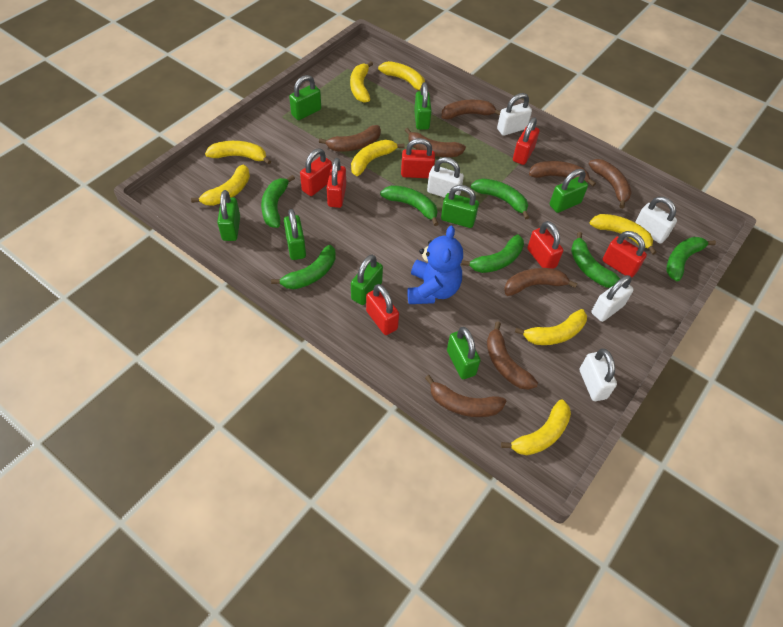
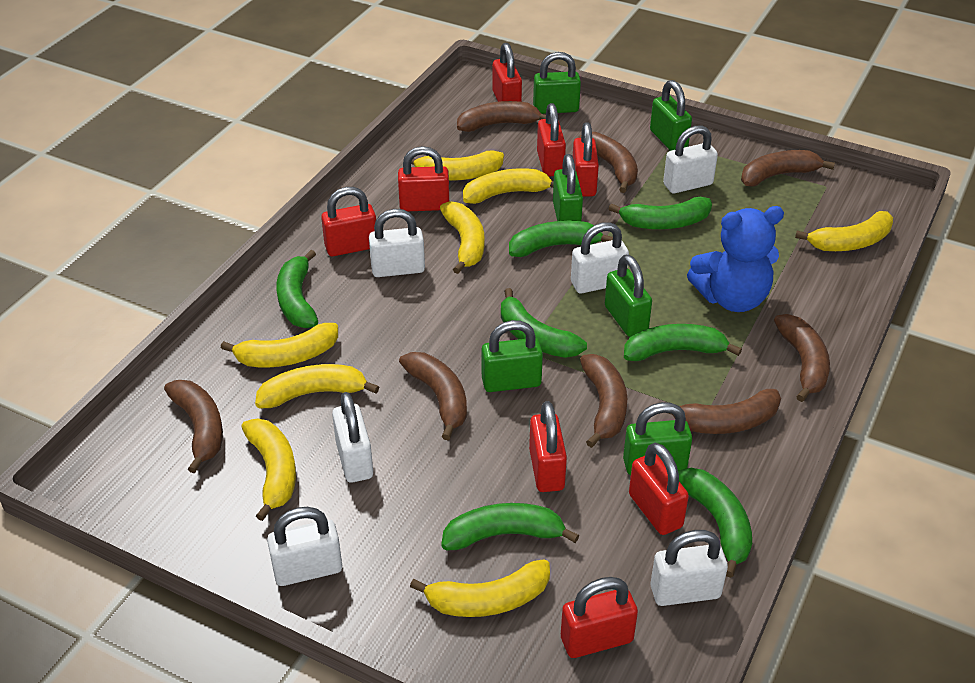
green padlock: 8 -> 6
red padlock: 7 -> 8
white padlock: 5 -> 6

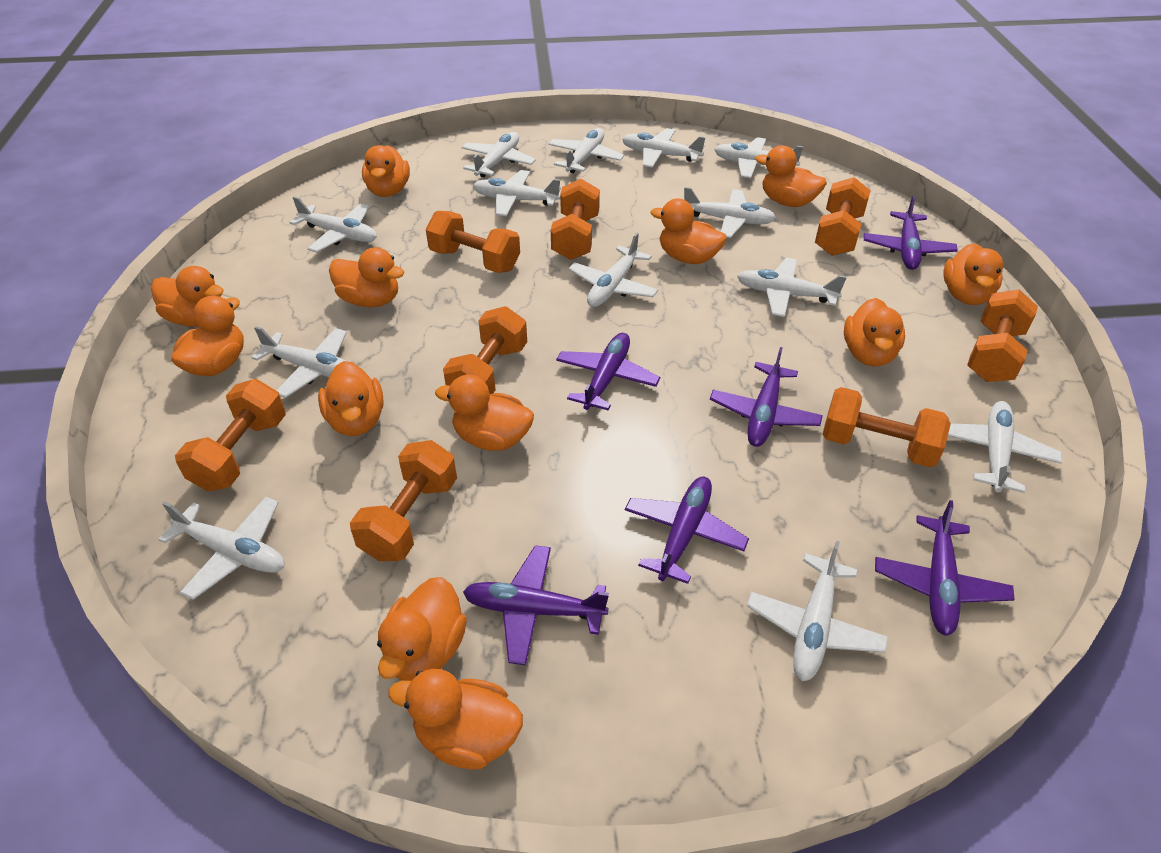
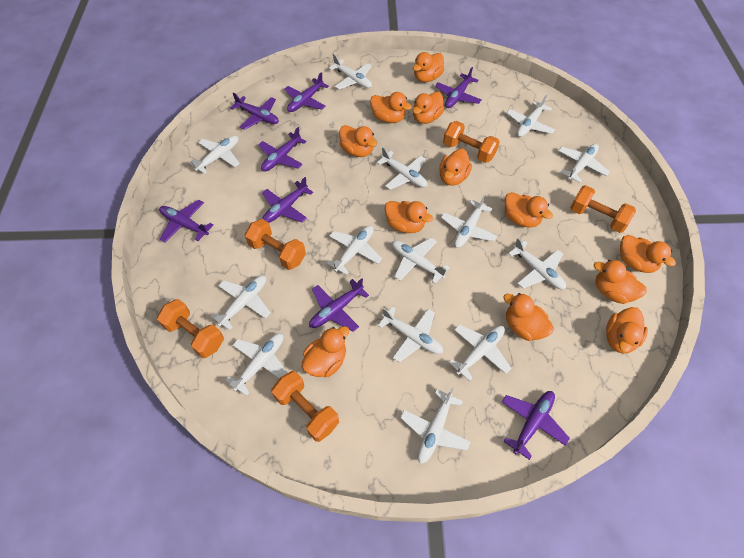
orange dumbbell: 8 -> 5
purple plane: 6 -> 8
white plane: 13 -> 14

______

### INSTRUCTIONS FOR THE TASK
Determine how many lines of this listing contain "padlock", and give only the number.

### ANSWER SPACE
3